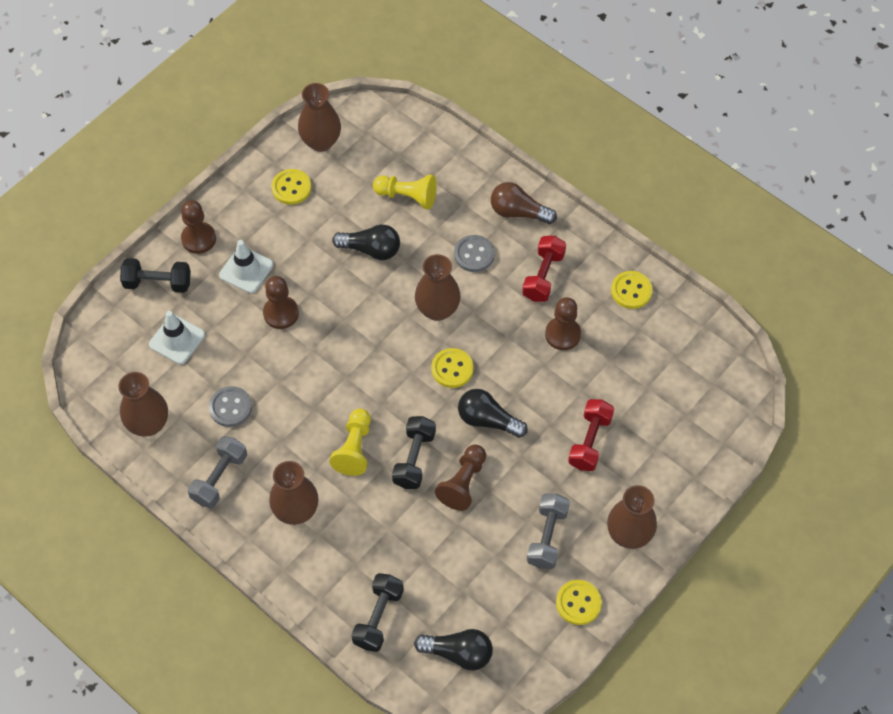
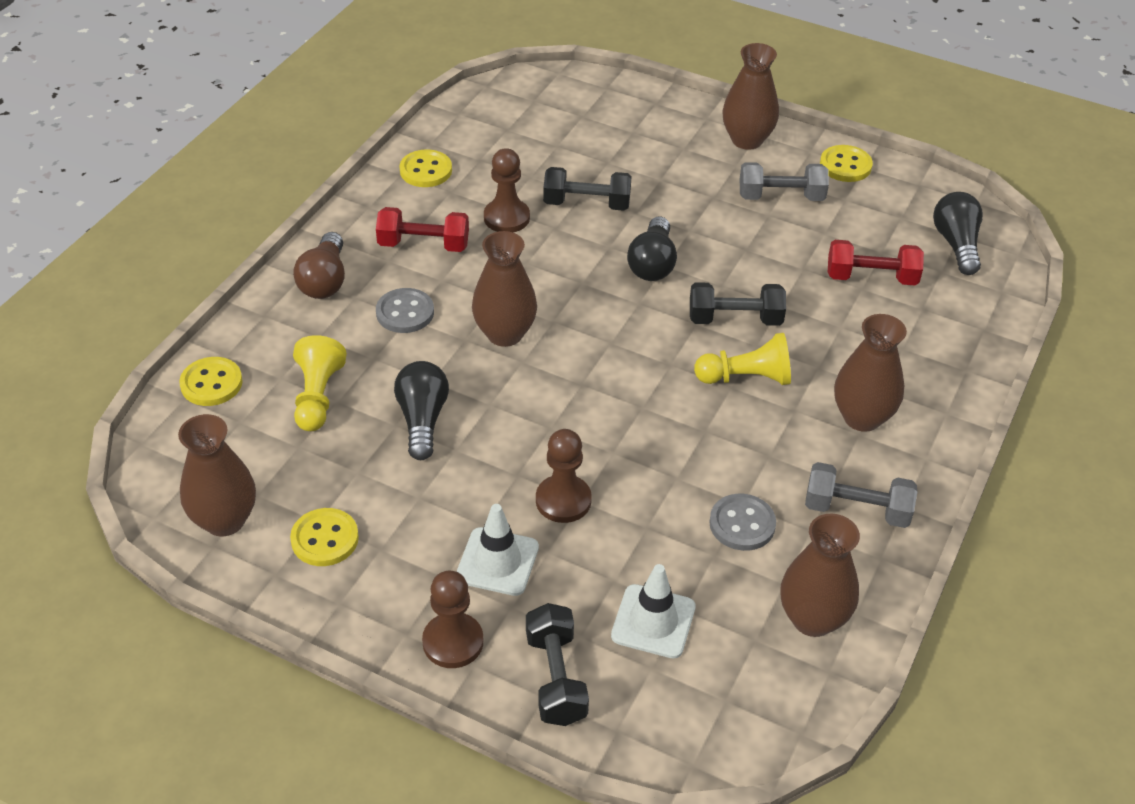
camera: 105 degrees left, 15 degrees down
black dumbbell [351,573,404,652] -> black dumbbell moved to [543,167,632,211]
yellow button [432,348,474,388] -> yellow button moved to [179,357,243,406]
brown pawn [435,444,486,511] -> none
red dumbbell [568,399,614,471] -> red dumbbell moved to [828,240,924,286]

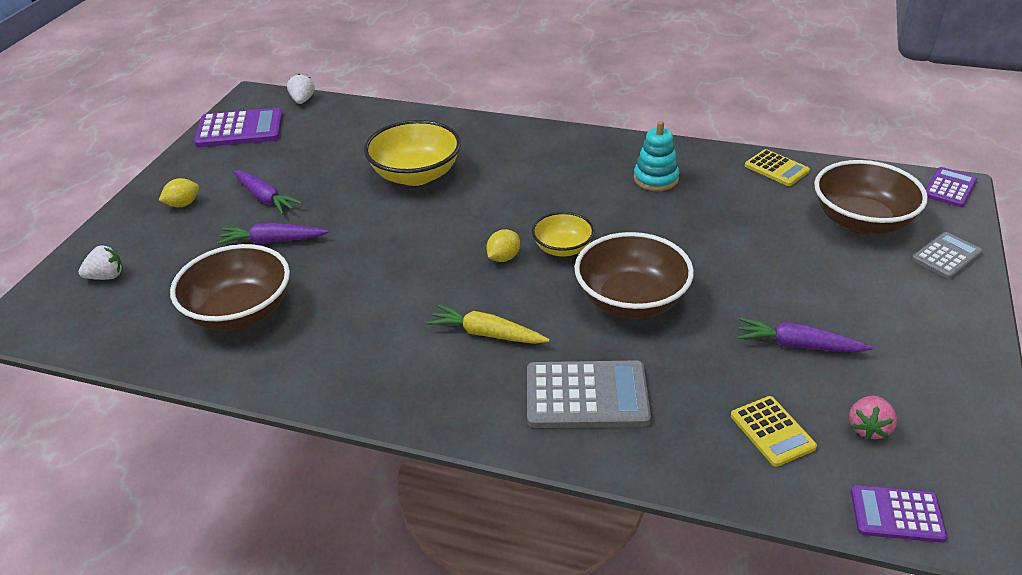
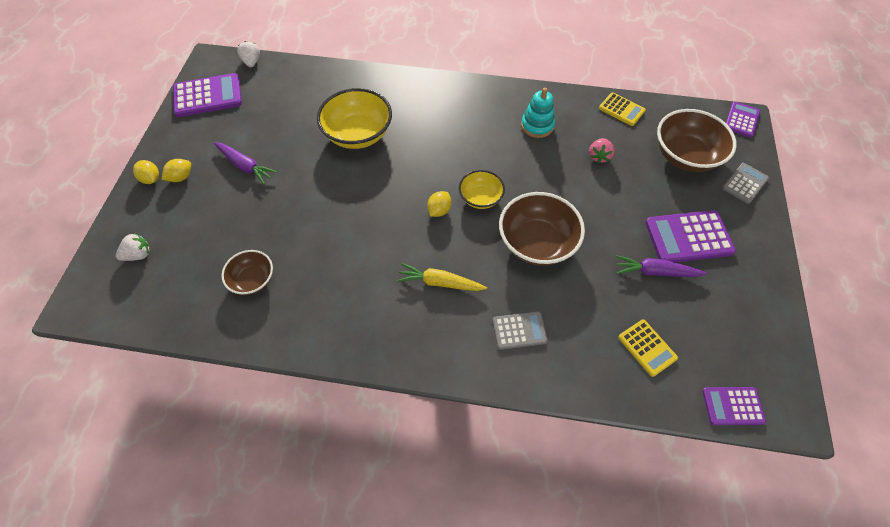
camera: 10 degrees left, 20 degrees up
brown bowl [170,244,290,331] -> brown bowl [222,250,273,295], size x0.58
purple carrot [217,223,329,245] -> none
grey calculator [527,360,651,428] -> grey calculator [492,311,548,350], size x0.60
pink strawberry [849,396,897,440] -> pink strawberry moved to [589,138,614,163]
none -> yellow lemon [133,160,159,184]
none -> purple calculator [645,210,736,262]

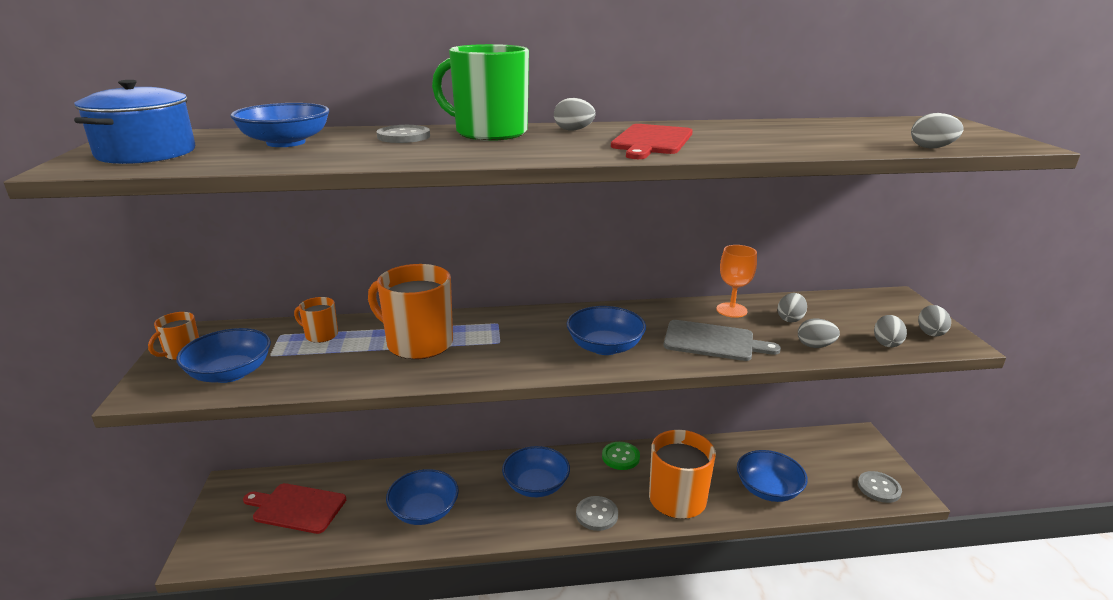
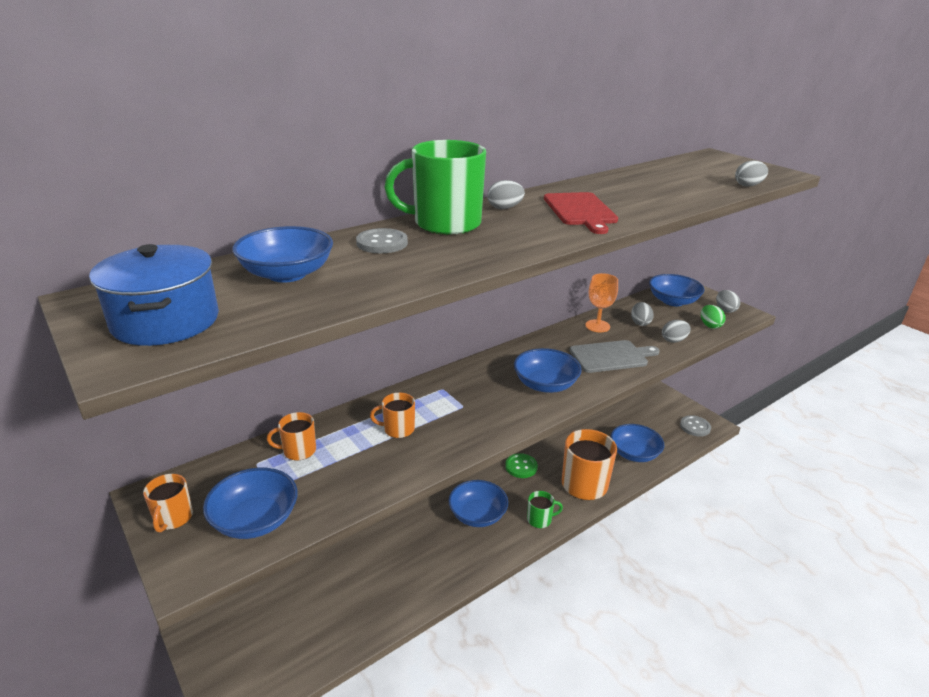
camera: 30 degrees left, 5 degrees up
red cutting board [243,483,346,534] -> none
orange mug [368,264,453,359] -> orange mug [370,392,415,438], size x0.49
blue bowl [386,469,459,525] -> blue bowl moved to [649,274,705,306]
grey button [576,496,618,531] -> green mug [527,491,563,528]
grey egg [874,315,907,347] -> green egg [701,305,725,329]

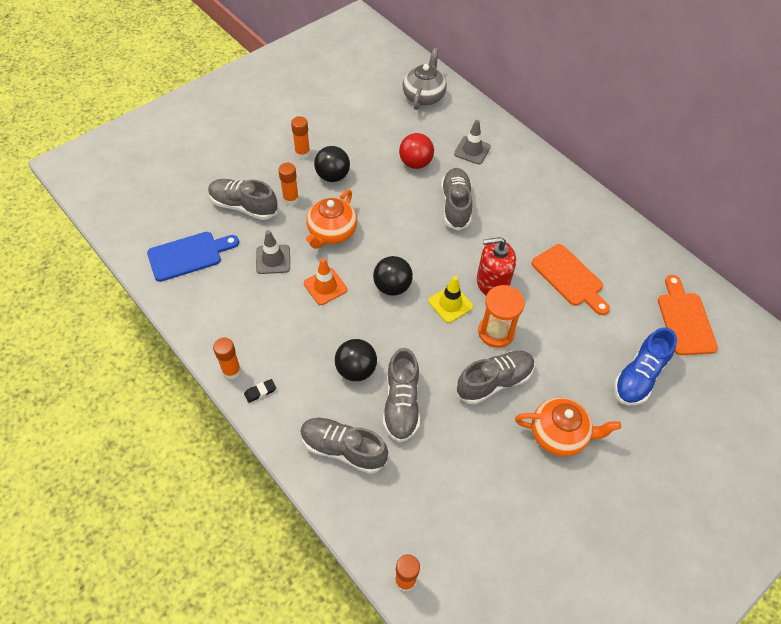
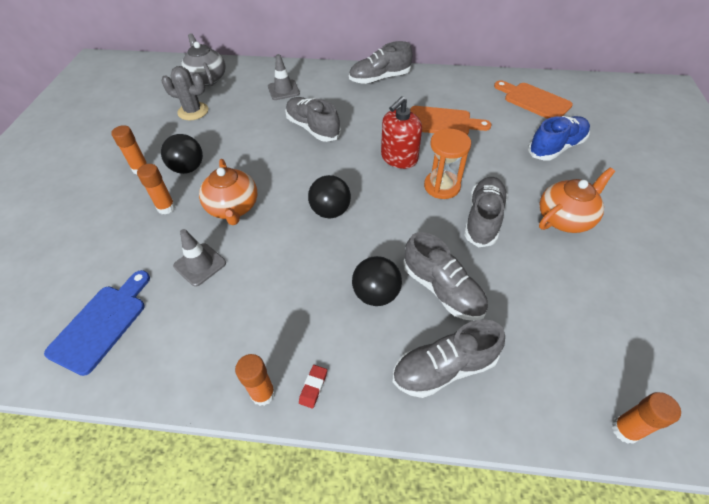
camera: 40 degrees left, 5 degrees down
grey shoe [208,179,278,220] -> grey shoe moved to [349,41,412,84]
black eraser [244,379,276,403] -> red eraser [299,365,327,409]
orange traffic cone [304,258,347,305] -> none
red ball [399,133,434,169] -> none
yellow traffic cone [428,276,473,323] -> none
blue shoe [614,327,677,405] -> blue shoe turned 120 degrees counterclockwise [528,116,590,161]
none -> grey cactus [162,66,208,120]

• Exercise: Repeat the material above precisely as it appears, omitting the images it contains.

• Expected answer:
camera: 105 degrees left, 15 degrees down
black dumbbell [351,573,404,652] -> black dumbbell moved to [543,167,632,211]
yellow button [432,348,474,388] -> yellow button moved to [179,357,243,406]
brown pawn [435,444,486,511] -> none
red dumbbell [568,399,614,471] -> red dumbbell moved to [828,240,924,286]

camera: 10 degrees left, 20 degrees up
brown bowl [170,244,290,331] -> brown bowl [222,250,273,295], size x0.58
purple carrot [217,223,329,245] -> none
grey calculator [527,360,651,428] -> grey calculator [492,311,548,350], size x0.60
pink strawberry [849,396,897,440] -> pink strawberry moved to [589,138,614,163]
none -> yellow lemon [133,160,159,184]
none -> purple calculator [645,210,736,262]

camera: 30 degrees left, 5 degrees up
red cutting board [243,483,346,534] -> none
orange mug [368,264,453,359] -> orange mug [370,392,415,438], size x0.49
blue bowl [386,469,459,525] -> blue bowl moved to [649,274,705,306]
grey button [576,496,618,531] -> green mug [527,491,563,528]
grey egg [874,315,907,347] -> green egg [701,305,725,329]

camera: 40 degrees left, 5 degrees down
grey shoe [208,179,278,220] -> grey shoe moved to [349,41,412,84]
black eraser [244,379,276,403] -> red eraser [299,365,327,409]
orange traffic cone [304,258,347,305] -> none
red ball [399,133,434,169] -> none
yellow traffic cone [428,276,473,323] -> none
blue shoe [614,327,677,405] -> blue shoe turned 120 degrees counterclockwise [528,116,590,161]
none -> grey cactus [162,66,208,120]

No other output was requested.